§ **The problem**
Start at the line containing "You are a zookeeper who needs" and end with the line containing "The gray fur kangaroo at center and brown". Reproduce those lines, substituting "partition" for "divider" and keeping everything else unchanged.

Dataset entries
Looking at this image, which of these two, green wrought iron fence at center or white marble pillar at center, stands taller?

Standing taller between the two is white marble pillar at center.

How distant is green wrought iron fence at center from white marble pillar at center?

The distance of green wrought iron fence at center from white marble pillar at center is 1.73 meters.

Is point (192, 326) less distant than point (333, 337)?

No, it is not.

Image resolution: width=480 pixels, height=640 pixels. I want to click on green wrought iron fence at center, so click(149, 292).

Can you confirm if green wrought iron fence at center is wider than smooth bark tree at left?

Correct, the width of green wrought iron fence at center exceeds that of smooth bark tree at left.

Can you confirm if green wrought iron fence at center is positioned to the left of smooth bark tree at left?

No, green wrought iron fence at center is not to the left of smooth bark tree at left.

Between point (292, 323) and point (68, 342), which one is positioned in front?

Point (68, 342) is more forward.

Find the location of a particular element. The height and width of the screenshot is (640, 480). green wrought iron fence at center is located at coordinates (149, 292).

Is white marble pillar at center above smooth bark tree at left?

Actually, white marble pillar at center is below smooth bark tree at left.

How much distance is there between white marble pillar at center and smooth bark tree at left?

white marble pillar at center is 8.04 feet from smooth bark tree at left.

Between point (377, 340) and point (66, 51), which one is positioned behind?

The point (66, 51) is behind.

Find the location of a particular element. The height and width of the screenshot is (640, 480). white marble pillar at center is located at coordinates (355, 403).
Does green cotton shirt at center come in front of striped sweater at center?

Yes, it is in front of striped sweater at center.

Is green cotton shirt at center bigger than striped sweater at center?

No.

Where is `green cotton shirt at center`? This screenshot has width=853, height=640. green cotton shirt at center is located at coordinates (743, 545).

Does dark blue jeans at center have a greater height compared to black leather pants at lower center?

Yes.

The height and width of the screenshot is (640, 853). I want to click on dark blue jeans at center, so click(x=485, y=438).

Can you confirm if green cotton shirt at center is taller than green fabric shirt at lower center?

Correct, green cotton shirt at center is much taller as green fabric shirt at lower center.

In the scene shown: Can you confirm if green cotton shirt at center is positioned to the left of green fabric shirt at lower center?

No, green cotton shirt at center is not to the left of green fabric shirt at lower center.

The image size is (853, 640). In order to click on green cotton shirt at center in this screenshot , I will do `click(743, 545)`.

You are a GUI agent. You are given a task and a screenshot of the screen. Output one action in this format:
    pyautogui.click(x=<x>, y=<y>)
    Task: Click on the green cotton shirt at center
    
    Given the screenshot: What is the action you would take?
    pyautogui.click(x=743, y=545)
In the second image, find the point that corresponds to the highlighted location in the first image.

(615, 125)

...

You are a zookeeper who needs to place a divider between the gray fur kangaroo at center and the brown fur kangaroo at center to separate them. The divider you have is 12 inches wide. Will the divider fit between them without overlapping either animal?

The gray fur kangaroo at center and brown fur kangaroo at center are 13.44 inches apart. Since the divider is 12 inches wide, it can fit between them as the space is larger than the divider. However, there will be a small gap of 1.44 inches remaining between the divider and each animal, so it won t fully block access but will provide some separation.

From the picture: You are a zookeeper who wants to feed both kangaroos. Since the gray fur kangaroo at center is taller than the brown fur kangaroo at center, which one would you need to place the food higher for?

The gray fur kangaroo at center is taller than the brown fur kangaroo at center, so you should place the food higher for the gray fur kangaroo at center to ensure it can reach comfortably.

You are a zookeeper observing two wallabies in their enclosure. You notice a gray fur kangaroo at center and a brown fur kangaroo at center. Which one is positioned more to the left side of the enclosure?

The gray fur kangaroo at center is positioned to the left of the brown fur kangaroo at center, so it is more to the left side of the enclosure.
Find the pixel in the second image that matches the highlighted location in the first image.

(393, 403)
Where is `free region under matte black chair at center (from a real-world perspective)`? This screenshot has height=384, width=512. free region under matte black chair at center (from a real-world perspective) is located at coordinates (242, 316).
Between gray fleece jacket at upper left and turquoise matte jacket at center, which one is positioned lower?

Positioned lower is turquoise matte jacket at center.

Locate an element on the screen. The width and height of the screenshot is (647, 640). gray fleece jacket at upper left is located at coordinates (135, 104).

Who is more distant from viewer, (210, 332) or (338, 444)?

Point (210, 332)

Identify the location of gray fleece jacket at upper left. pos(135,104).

§ **Task response**
You are a zookeeper who needs to place a partition between the gray fur kangaroo at center and the brown fur kangaroo at center to separate them. The partition you have is 12 inches wide. Will the partition fit between them without overlapping either animal?

The gray fur kangaroo at center and brown fur kangaroo at center are 13.44 inches apart. Since the partition is 12 inches wide, it can fit between them as the space is larger than the partition. However, there will be a small gap of 1.44 inches remaining between the partition and each animal, so it won t fully block access but will provide some separation.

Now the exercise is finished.